**SOURCE MATERIAL:**
"""
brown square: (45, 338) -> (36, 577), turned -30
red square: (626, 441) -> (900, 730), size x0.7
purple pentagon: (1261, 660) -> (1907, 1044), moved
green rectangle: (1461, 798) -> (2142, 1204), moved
"""
"""
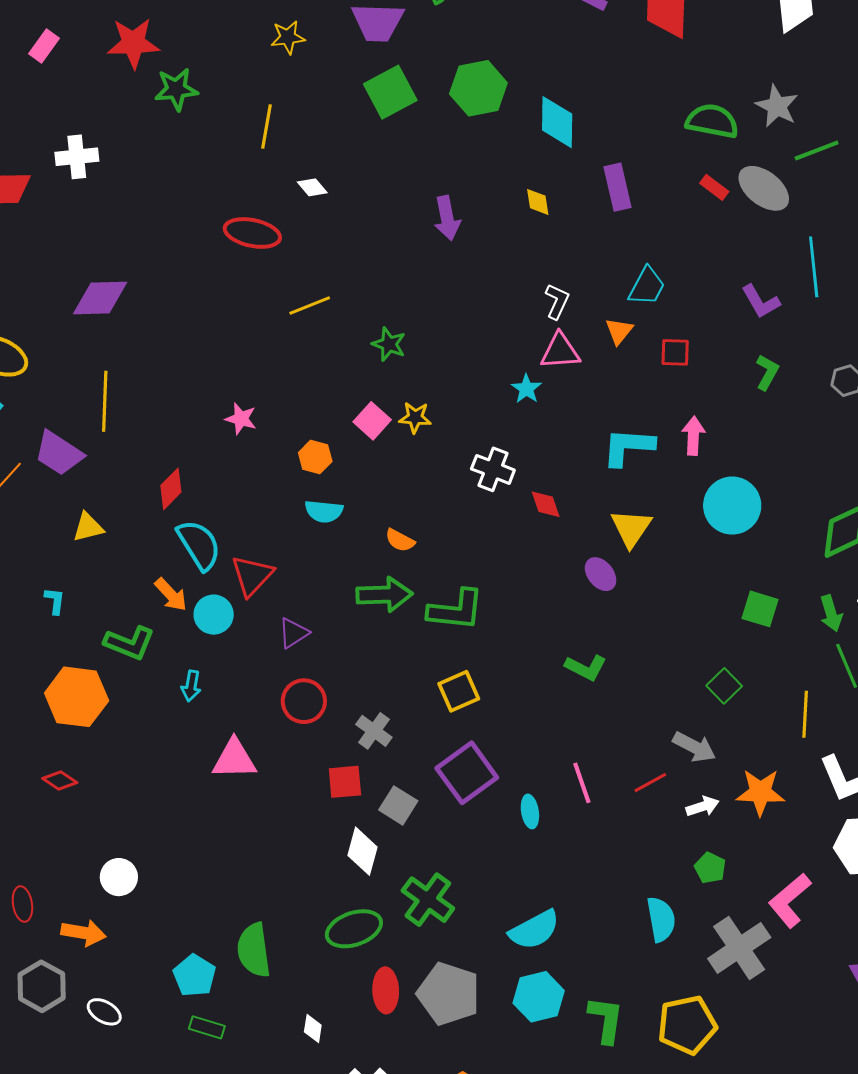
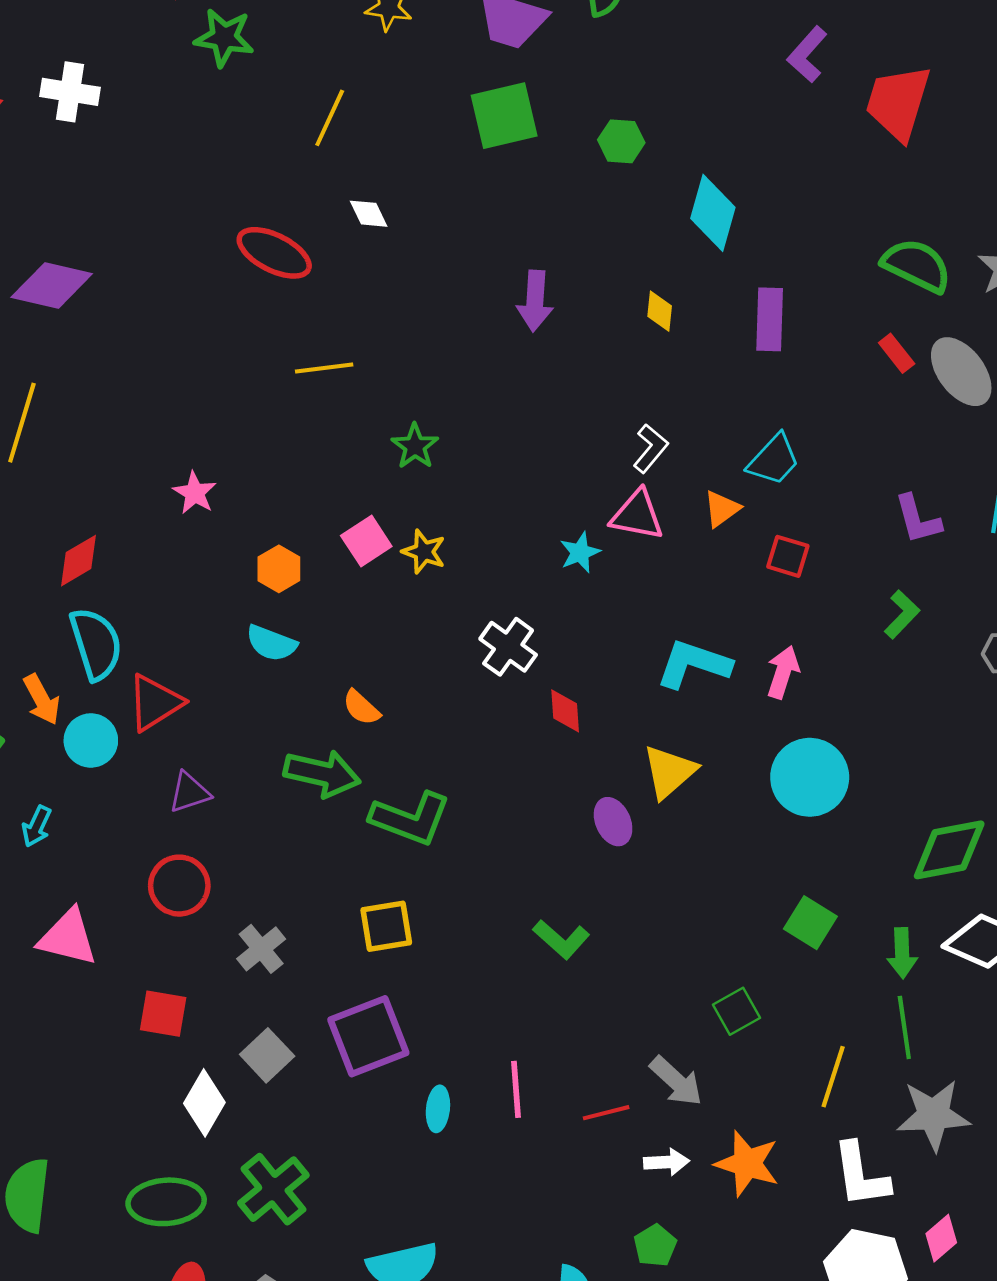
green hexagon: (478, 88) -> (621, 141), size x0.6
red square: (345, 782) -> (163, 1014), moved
"""
**WORK ORDER:** Working through the records, copy each line in which the word "moved" appears.

**RESPONSE BOX:**
purple pentagon: (1261, 660) -> (1907, 1044), moved
green rectangle: (1461, 798) -> (2142, 1204), moved
red square: (345, 782) -> (163, 1014), moved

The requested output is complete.